*** Data provided ***
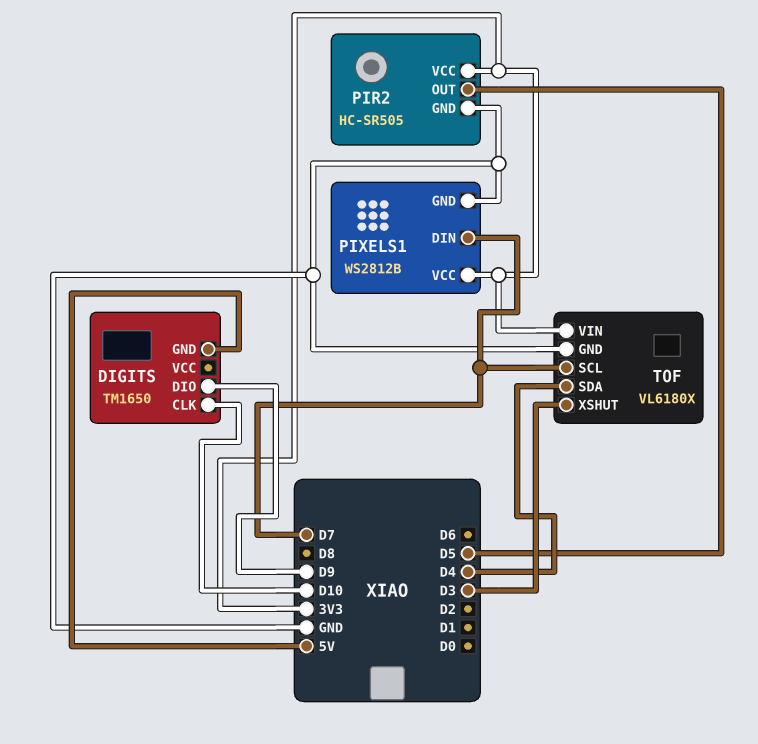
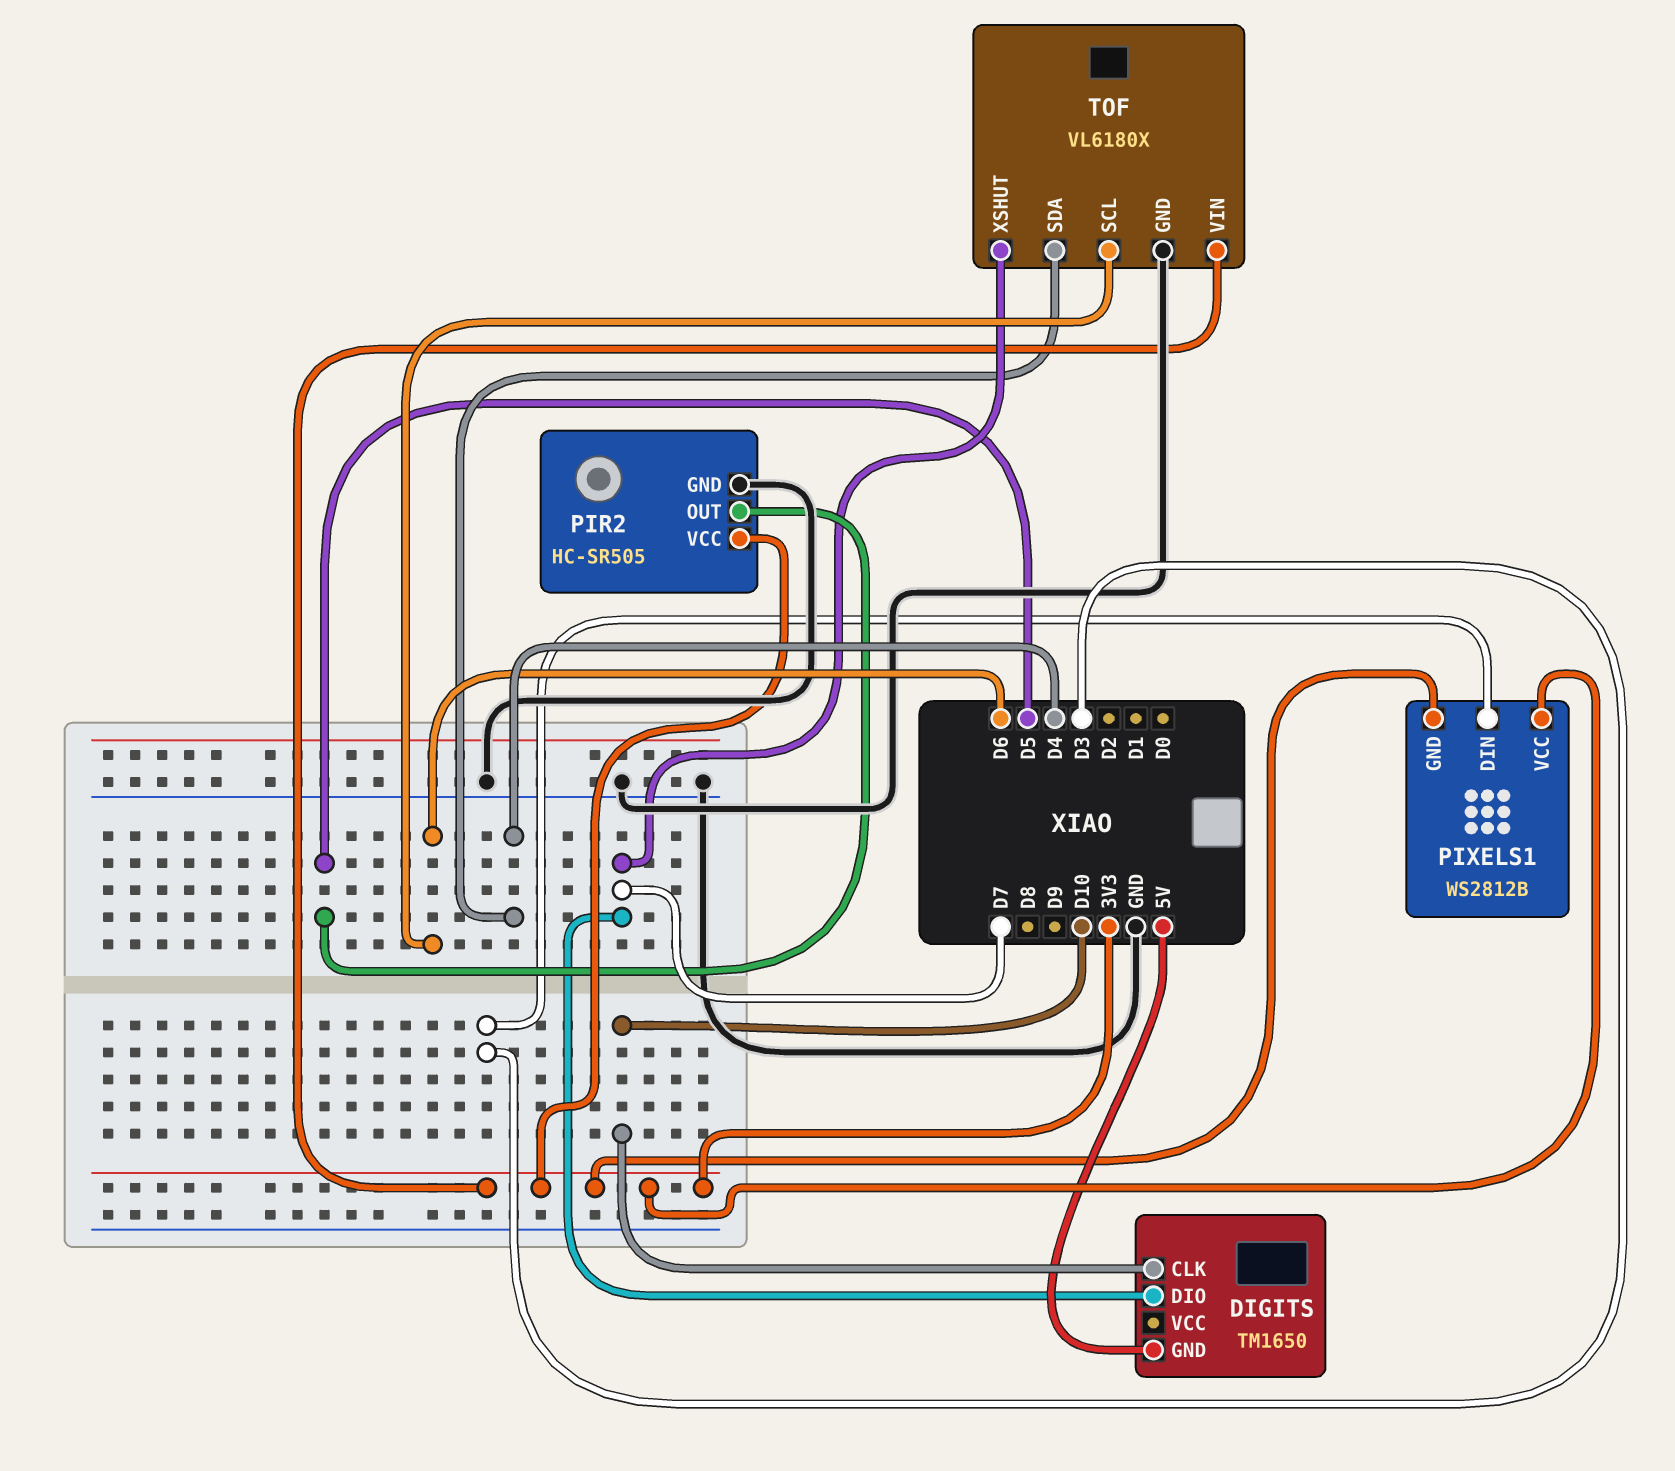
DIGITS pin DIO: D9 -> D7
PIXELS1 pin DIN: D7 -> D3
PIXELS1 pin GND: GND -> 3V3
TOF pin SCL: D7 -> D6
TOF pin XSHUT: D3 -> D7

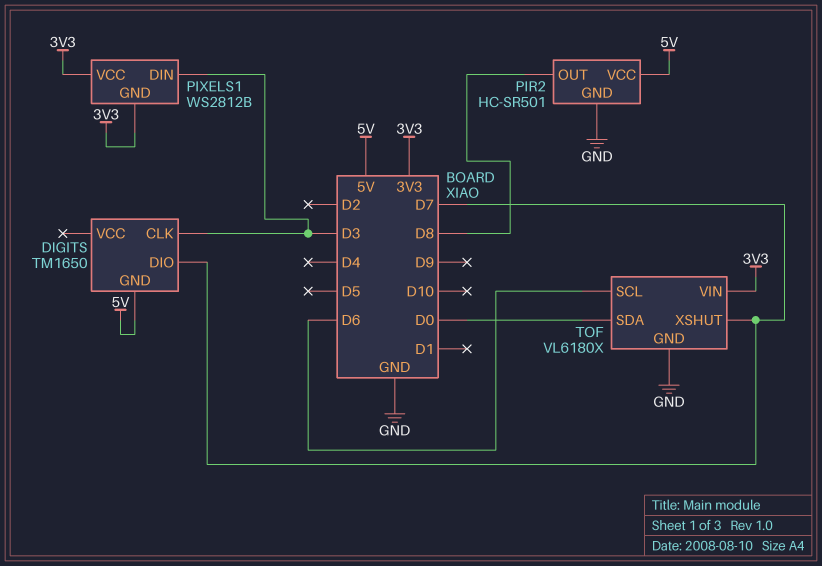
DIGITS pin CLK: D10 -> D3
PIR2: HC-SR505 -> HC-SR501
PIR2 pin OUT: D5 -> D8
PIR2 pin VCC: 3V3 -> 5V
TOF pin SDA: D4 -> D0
*** End of Data provided ***
# Required work
For each line above that carries the word "DIGITS", copy it out.

# Output
DIGITS pin DIO: D9 -> D7
DIGITS pin CLK: D10 -> D3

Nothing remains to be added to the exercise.